** Supplied material follows **

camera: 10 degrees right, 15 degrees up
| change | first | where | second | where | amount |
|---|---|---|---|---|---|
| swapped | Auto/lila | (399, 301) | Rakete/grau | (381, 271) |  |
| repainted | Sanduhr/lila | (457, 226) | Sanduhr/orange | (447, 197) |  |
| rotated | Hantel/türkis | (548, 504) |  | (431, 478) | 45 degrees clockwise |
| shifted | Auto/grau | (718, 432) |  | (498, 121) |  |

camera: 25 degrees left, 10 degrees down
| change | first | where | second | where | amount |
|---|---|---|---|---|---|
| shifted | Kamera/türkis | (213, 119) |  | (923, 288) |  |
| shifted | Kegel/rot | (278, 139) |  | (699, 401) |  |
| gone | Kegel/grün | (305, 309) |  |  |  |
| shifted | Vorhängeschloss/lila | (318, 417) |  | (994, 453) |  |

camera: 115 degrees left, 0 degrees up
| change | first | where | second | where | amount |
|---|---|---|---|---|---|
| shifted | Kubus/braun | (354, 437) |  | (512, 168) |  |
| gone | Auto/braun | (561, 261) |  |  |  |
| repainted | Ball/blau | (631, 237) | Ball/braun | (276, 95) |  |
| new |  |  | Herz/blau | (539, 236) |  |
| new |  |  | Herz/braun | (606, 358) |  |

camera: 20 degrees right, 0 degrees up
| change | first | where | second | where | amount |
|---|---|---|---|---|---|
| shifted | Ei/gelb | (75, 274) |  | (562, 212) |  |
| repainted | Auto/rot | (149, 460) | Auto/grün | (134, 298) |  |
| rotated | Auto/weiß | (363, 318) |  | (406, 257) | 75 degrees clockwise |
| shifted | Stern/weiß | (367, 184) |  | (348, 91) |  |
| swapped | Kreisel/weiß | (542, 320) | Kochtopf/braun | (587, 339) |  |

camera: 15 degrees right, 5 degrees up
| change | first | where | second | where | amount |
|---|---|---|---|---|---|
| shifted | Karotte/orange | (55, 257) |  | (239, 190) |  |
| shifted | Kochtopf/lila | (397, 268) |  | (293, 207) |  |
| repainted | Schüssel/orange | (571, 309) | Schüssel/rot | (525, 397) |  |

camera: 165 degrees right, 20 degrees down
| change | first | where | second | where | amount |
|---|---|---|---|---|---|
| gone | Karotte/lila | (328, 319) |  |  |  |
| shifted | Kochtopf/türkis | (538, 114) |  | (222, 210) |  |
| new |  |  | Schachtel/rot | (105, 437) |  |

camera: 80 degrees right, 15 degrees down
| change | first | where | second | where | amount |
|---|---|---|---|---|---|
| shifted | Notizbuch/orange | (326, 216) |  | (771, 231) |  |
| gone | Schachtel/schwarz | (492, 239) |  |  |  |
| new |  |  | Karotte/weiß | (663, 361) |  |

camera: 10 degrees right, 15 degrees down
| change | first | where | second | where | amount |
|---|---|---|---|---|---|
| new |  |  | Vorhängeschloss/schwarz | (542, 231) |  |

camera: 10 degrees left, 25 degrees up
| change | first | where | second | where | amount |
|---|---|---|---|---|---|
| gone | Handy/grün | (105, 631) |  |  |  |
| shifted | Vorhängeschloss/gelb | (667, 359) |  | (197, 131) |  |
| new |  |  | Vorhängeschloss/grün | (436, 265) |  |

** End of Supplied material **

Exercise details =>
Reproduce the material in full. Keep it identical to the original.

Written response =>
camera: 10 degrees right, 15 degrees up
| change | first | where | second | where | amount |
|---|---|---|---|---|---|
| swapped | Auto/lila | (399, 301) | Rakete/grau | (381, 271) |  |
| repainted | Sanduhr/lila | (457, 226) | Sanduhr/orange | (447, 197) |  |
| rotated | Hantel/türkis | (548, 504) |  | (431, 478) | 45 degrees clockwise |
| shifted | Auto/grau | (718, 432) |  | (498, 121) |  |

camera: 25 degrees left, 10 degrees down
| change | first | where | second | where | amount |
|---|---|---|---|---|---|
| shifted | Kamera/türkis | (213, 119) |  | (923, 288) |  |
| shifted | Kegel/rot | (278, 139) |  | (699, 401) |  |
| gone | Kegel/grün | (305, 309) |  |  |  |
| shifted | Vorhängeschloss/lila | (318, 417) |  | (994, 453) |  |

camera: 115 degrees left, 0 degrees up
| change | first | where | second | where | amount |
|---|---|---|---|---|---|
| shifted | Kubus/braun | (354, 437) |  | (512, 168) |  |
| gone | Auto/braun | (561, 261) |  |  |  |
| repainted | Ball/blau | (631, 237) | Ball/braun | (276, 95) |  |
| new |  |  | Herz/blau | (539, 236) |  |
| new |  |  | Herz/braun | (606, 358) |  |

camera: 20 degrees right, 0 degrees up
| change | first | where | second | where | amount |
|---|---|---|---|---|---|
| shifted | Ei/gelb | (75, 274) |  | (562, 212) |  |
| repainted | Auto/rot | (149, 460) | Auto/grün | (134, 298) |  |
| rotated | Auto/weiß | (363, 318) |  | (406, 257) | 75 degrees clockwise |
| shifted | Stern/weiß | (367, 184) |  | (348, 91) |  |
| swapped | Kreisel/weiß | (542, 320) | Kochtopf/braun | (587, 339) |  |

camera: 15 degrees right, 5 degrees up
| change | first | where | second | where | amount |
|---|---|---|---|---|---|
| shifted | Karotte/orange | (55, 257) |  | (239, 190) |  |
| shifted | Kochtopf/lila | (397, 268) |  | (293, 207) |  |
| repainted | Schüssel/orange | (571, 309) | Schüssel/rot | (525, 397) |  |

camera: 165 degrees right, 20 degrees down
| change | first | where | second | where | amount |
|---|---|---|---|---|---|
| gone | Karotte/lila | (328, 319) |  |  |  |
| shifted | Kochtopf/türkis | (538, 114) |  | (222, 210) |  |
| new |  |  | Schachtel/rot | (105, 437) |  |

camera: 80 degrees right, 15 degrees down
| change | first | where | second | where | amount |
|---|---|---|---|---|---|
| shifted | Notizbuch/orange | (326, 216) |  | (771, 231) |  |
| gone | Schachtel/schwarz | (492, 239) |  |  |  |
| new |  |  | Karotte/weiß | (663, 361) |  |

camera: 10 degrees right, 15 degrees down
| change | first | where | second | where | amount |
|---|---|---|---|---|---|
| new |  |  | Vorhängeschloss/schwarz | (542, 231) |  |

camera: 10 degrees left, 25 degrees up
| change | first | where | second | where | amount |
|---|---|---|---|---|---|
| gone | Handy/grün | (105, 631) |  |  |  |
| shifted | Vorhängeschloss/gelb | (667, 359) |  | (197, 131) |  |
| new |  |  | Vorhängeschloss/grün | (436, 265) |  |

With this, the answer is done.